### EXERCISE OBJECTIVE
Set down the whole listing below exactly. The pictures stay out.

### DATA TO EXAMINE

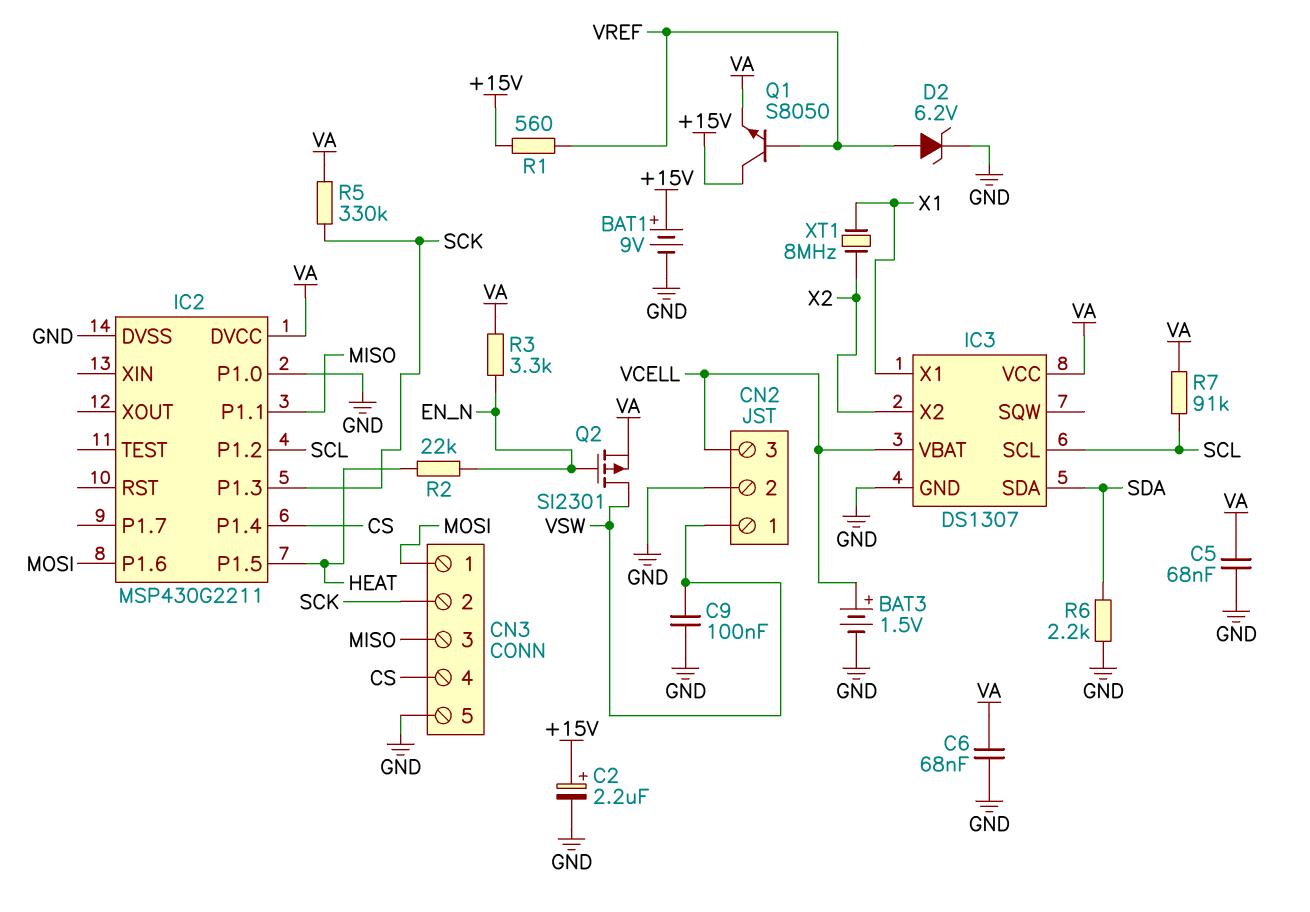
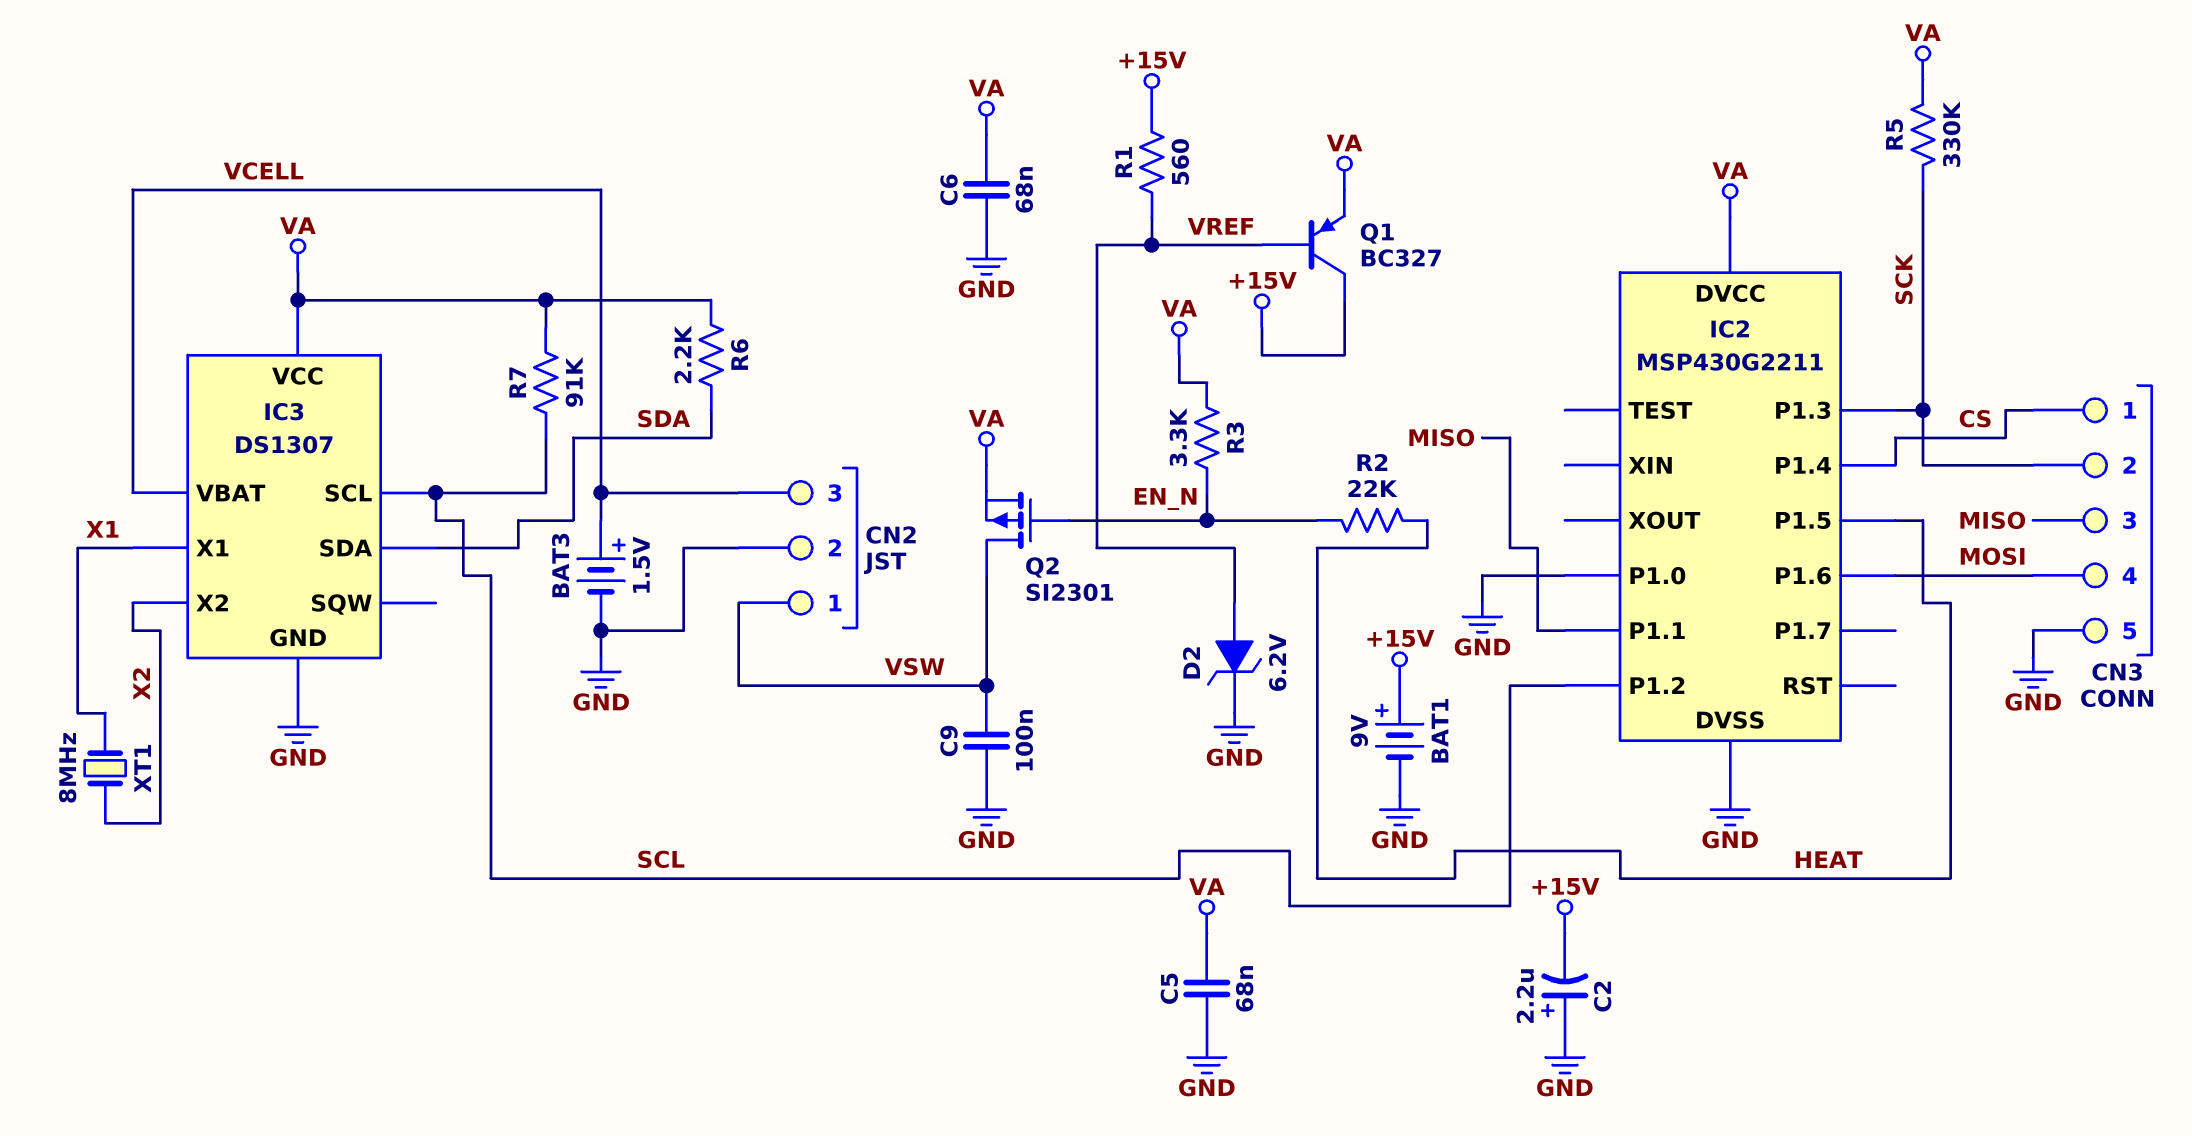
C2: 2.2uF (plus +15V, minus GND) -> 2.2uF (plus GND, minus +15V)
CN3 pin 1: MOSI -> CS
CN3 pin 4: CS -> MOSI
Q1: NPN S8050 (B VREF, C +15V, E VA) -> PNP BC327 (B VREF, C +15V, E VA)
R6: 2.2k (GND, SDA) -> 2.2k (SDA, VA)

### SOLUTION TO THE EXERCISE
C2: 2.2uF (plus +15V, minus GND) -> 2.2uF (plus GND, minus +15V)
CN3 pin 1: MOSI -> CS
CN3 pin 4: CS -> MOSI
Q1: NPN S8050 (B VREF, C +15V, E VA) -> PNP BC327 (B VREF, C +15V, E VA)
R6: 2.2k (GND, SDA) -> 2.2k (SDA, VA)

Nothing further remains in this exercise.